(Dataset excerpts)
_ _ _

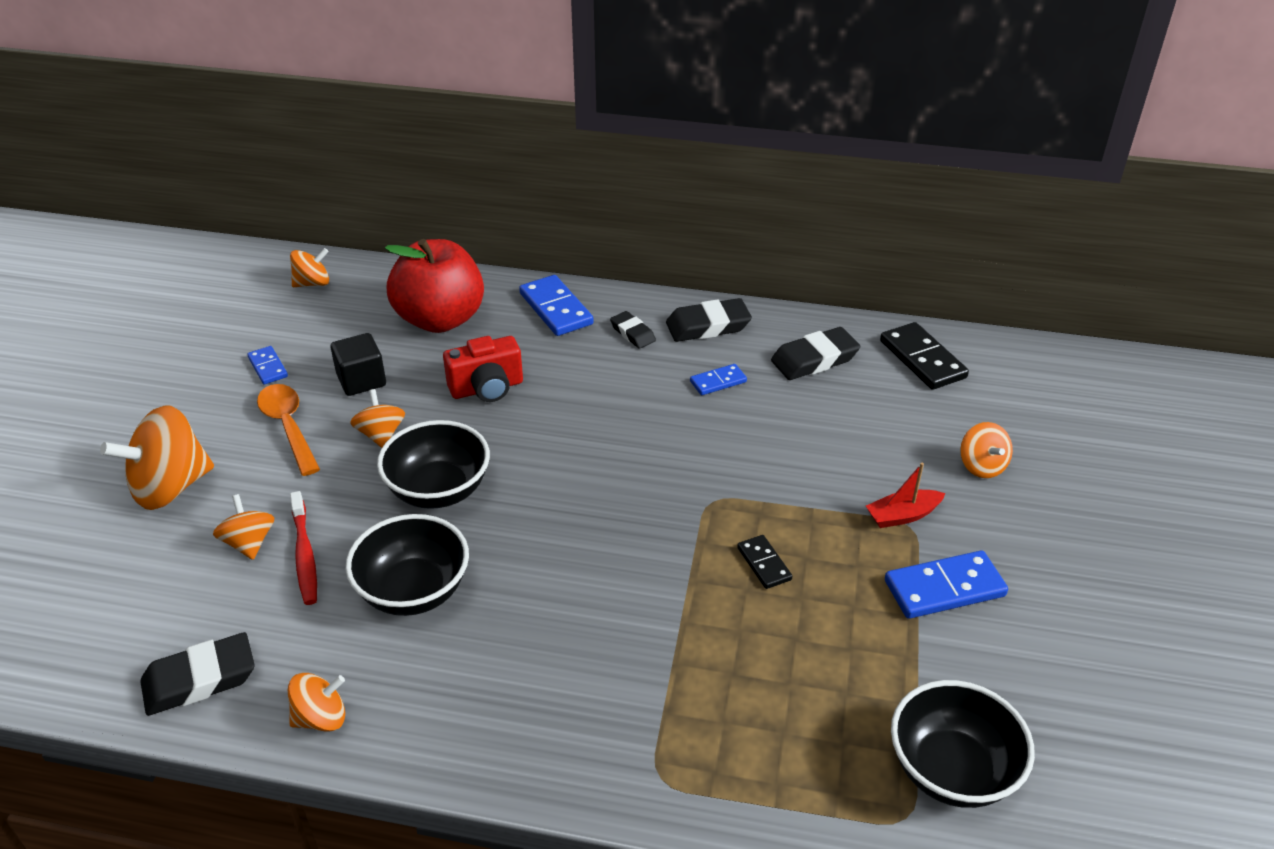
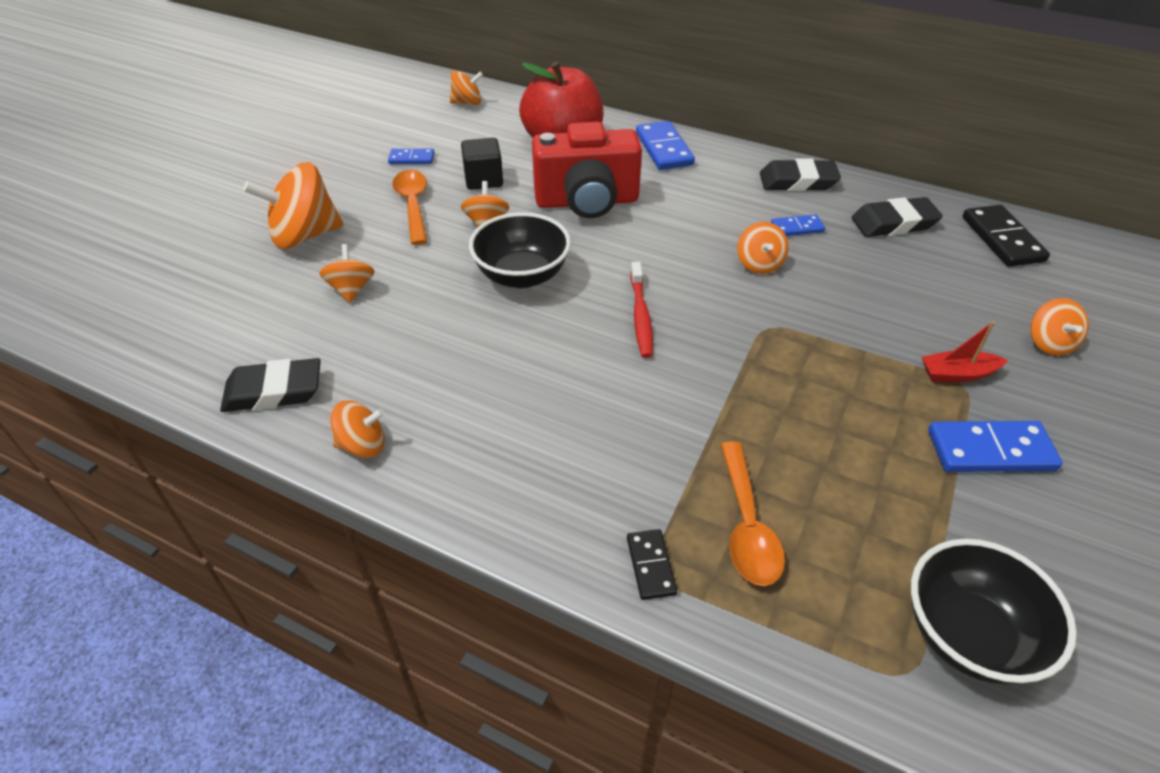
camera: 15 degrees right, 5 degrees up
(268, 367) = (412, 158): blue domino -> blue domino turned 75 degrees counterclockwise
(305, 555) = (393, 307): red toothbrush -> red toothbrush (641, 316)
(413, 591) = (475, 354): black bowl -> none
(487, 388) = (587, 202): red camera -> red camera, size x1.57
(632, 333) = (727, 177): black eraser -> none
(688, 431) = (759, 264): none -> orange spinning top
(735, 714) = (747, 526): none -> orange spoon
(764, 564) = (807, 392): black domino -> black domino (651, 566)

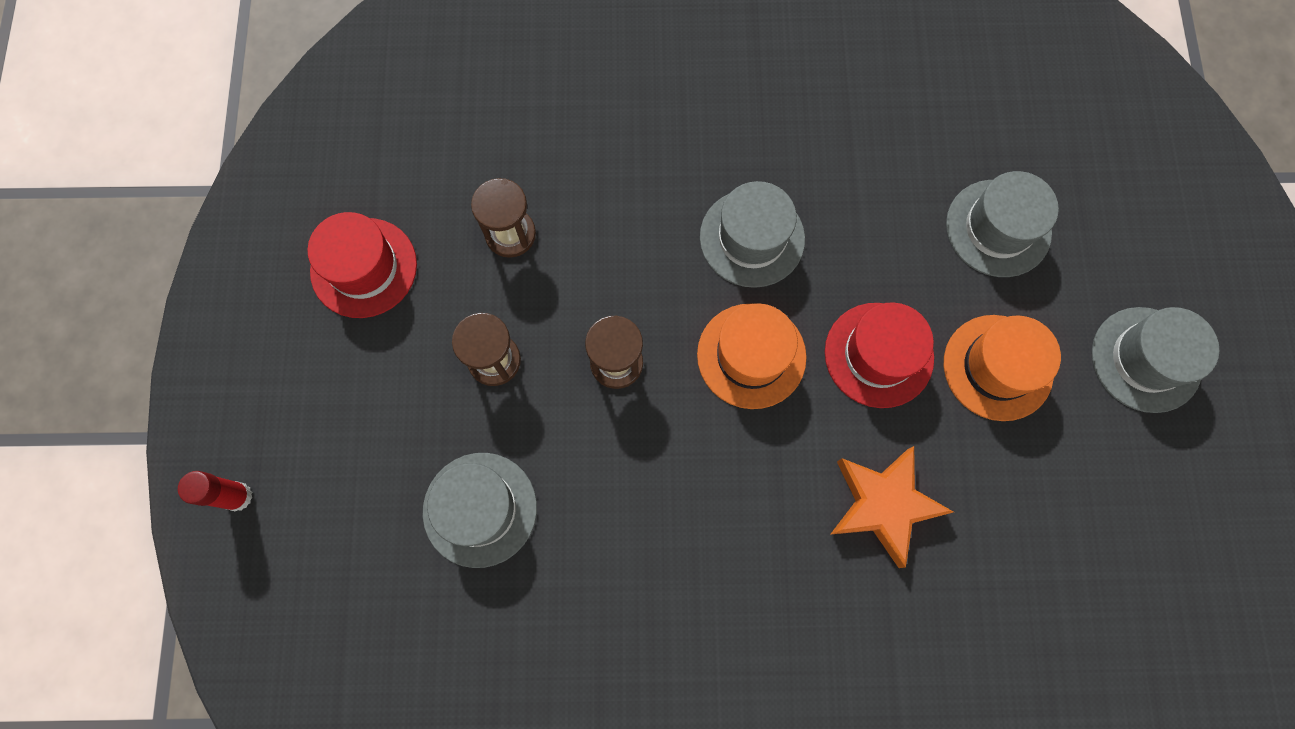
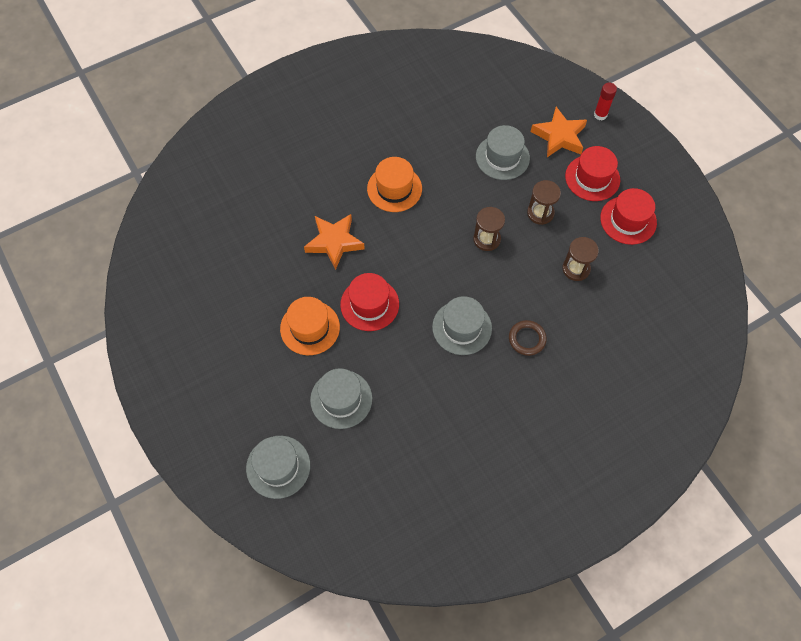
camera: 150 degrees right, 10 degrees down
(347, 494) = (559, 136): none -> orange star
(357, 376) = (592, 178): none -> red hat
(664, 169) = (527, 339): none -> brown ring
(751, 356) = (428, 273): orange hat -> orange hat (394, 188)
(1146, 359) = (238, 369): grey hat -> grey hat (278, 466)

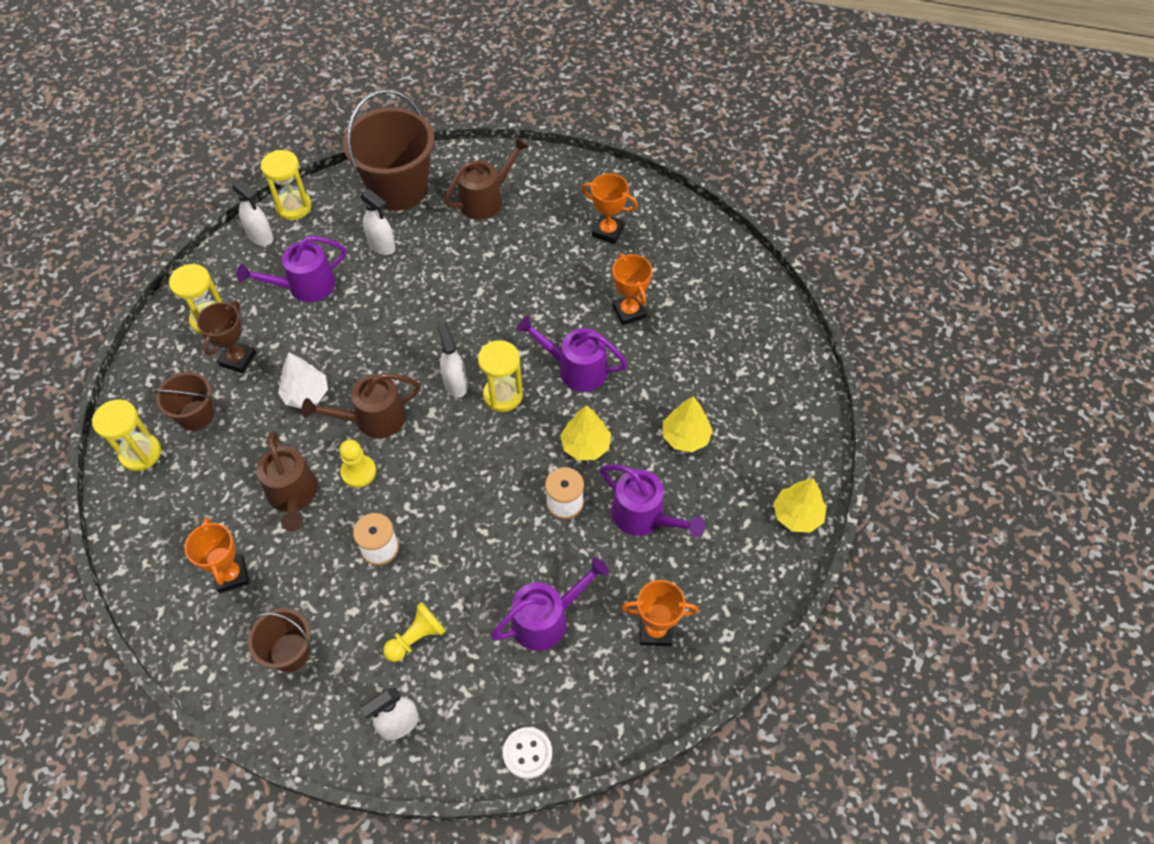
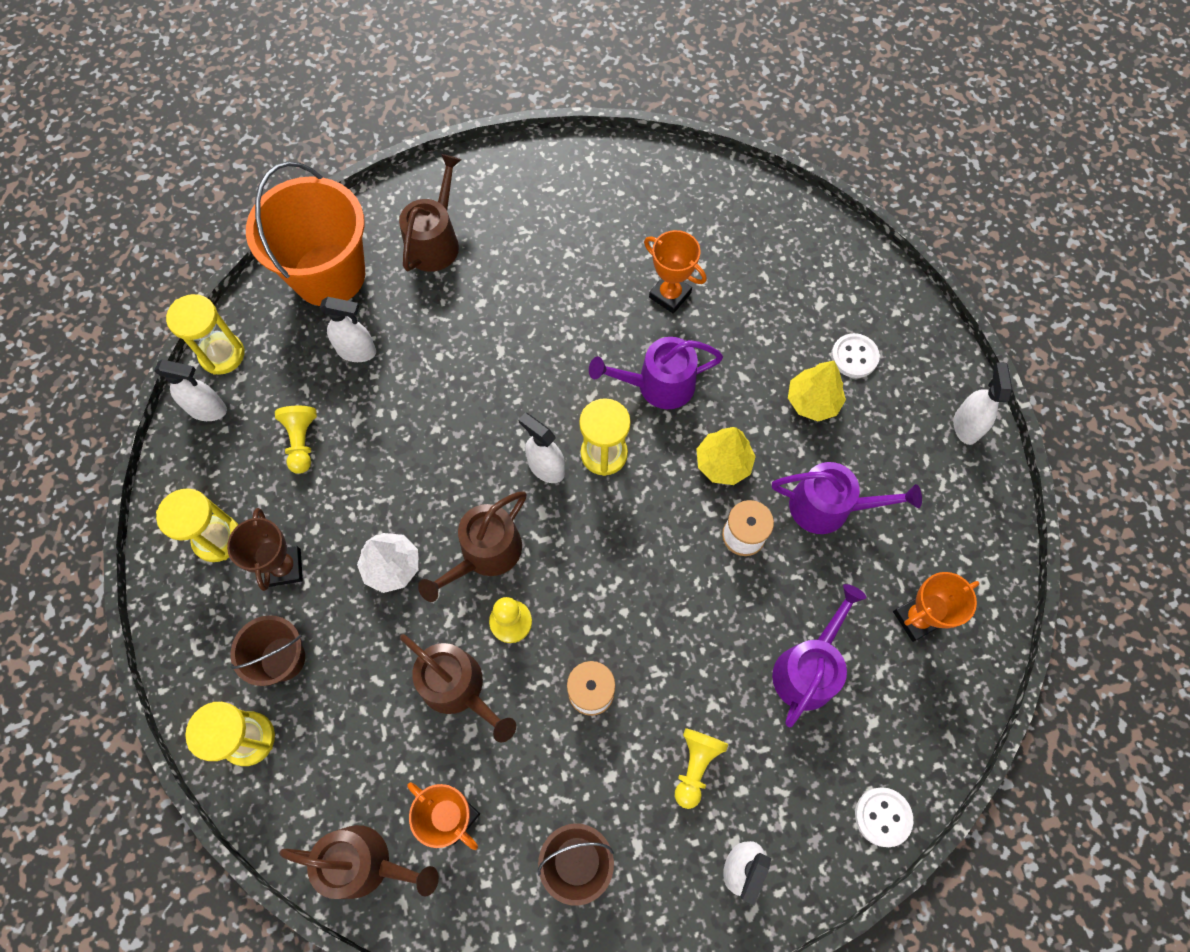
camera: 30 degrees left, 10 degrees up
(155, 571) = (365, 863): none -> brown watering can
(305, 286) = (302, 442): purple watering can -> yellow pawn
(398, 188) = (329, 275): brown bucket -> orange bucket
(608, 231) = (589, 216): orange trophy -> none
(741, 421) = (854, 356): none -> white button
(797, 515) = (966, 426): yellow tree -> white spray bottle

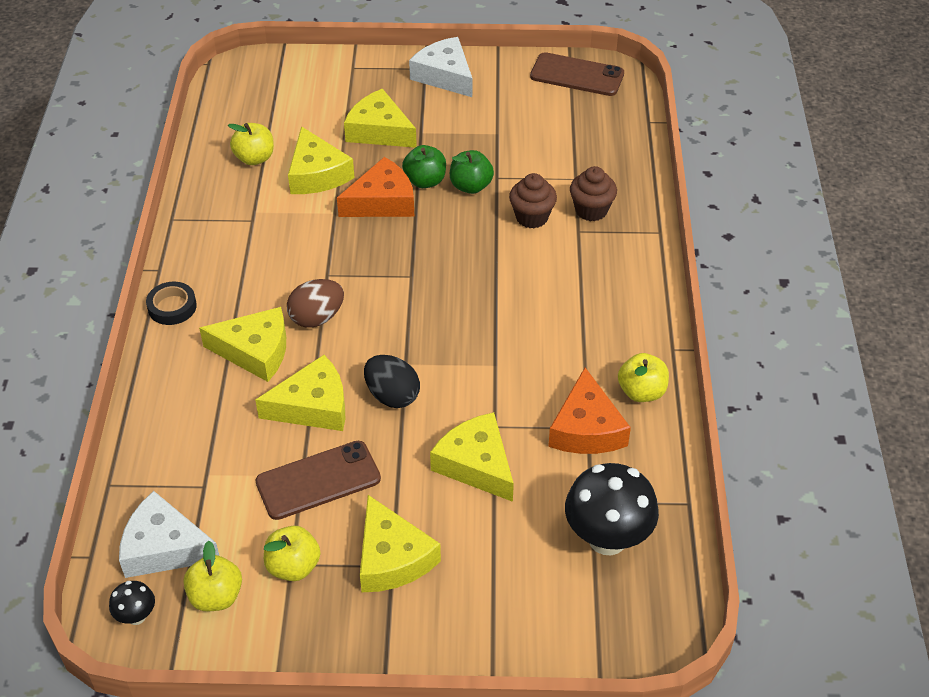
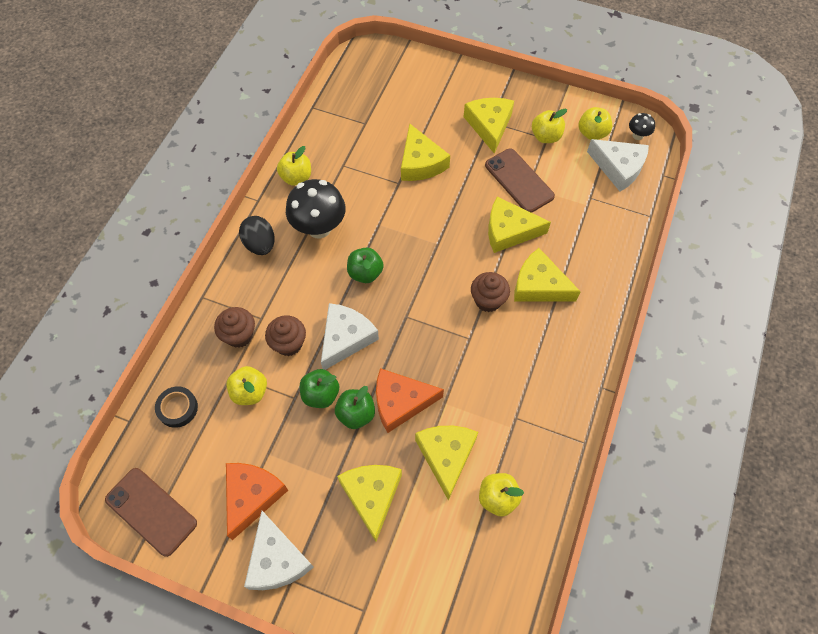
camera: 160 degrees left, 15 degrees up
(172, 307) = (595, 345): black tape -> black tape (177, 408)
(317, 318) = (488, 300): brown egg -> brown cupcake
(318, 480) = (519, 181): brown phone -> brown phone turned 60 degrees clockwise
(379, 131) = (372, 496): yellow cheese -> yellow cheese turned 150 degrees counterclockwise
(392, 396) = (455, 222): black egg -> black egg (260, 244)
(471, 238) = (345, 338): none -> white cheese
(483, 306) = (365, 273): none -> green apple
(546, 170) = (250, 392): none -> yellow apple
(586, 428) = (344, 165): orange cheese -> orange cheese (252, 496)
(607, 538) = (367, 102): black mushroom -> black mushroom (319, 228)

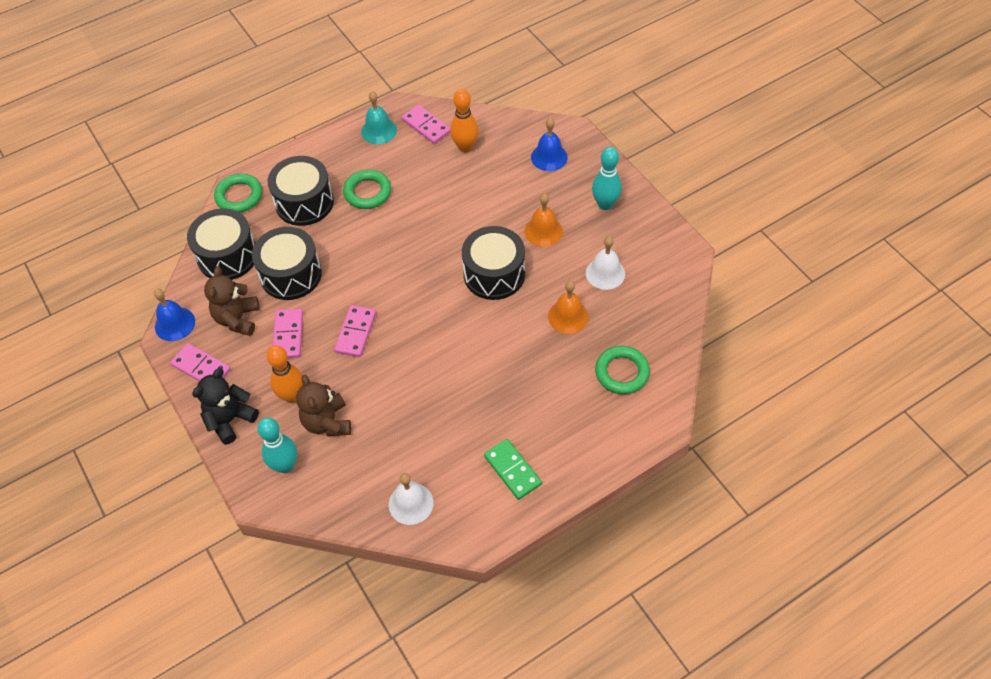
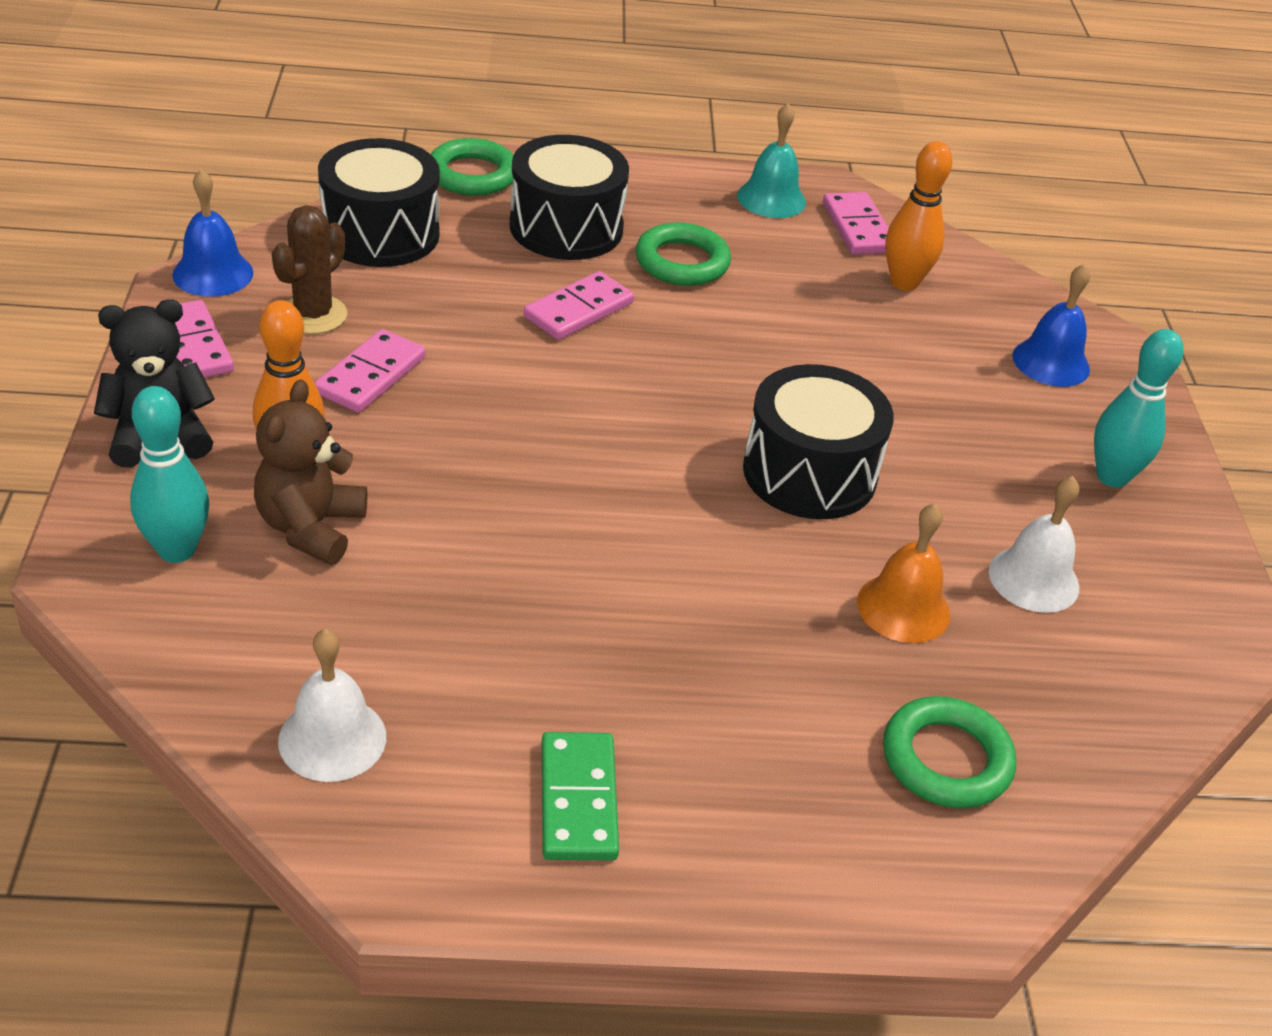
camera: 25 degrees right, 15 degrees down
(237, 319) = (313, 315): brown teddy bear -> brown cactus
(291, 274) = (455, 302): black drum -> none
(355, 332) = (485, 429): pink domino -> pink domino (578, 310)
(543, 231) = (957, 458): orange bell -> none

_ _ _

Could you copy every line in the records that holds "domino"?

(268, 367) = (412, 158): blue domino -> blue domino turned 75 degrees counterclockwise
(764, 564) = (807, 392): black domino -> black domino (651, 566)
(355, 332) = (485, 429): pink domino -> pink domino (578, 310)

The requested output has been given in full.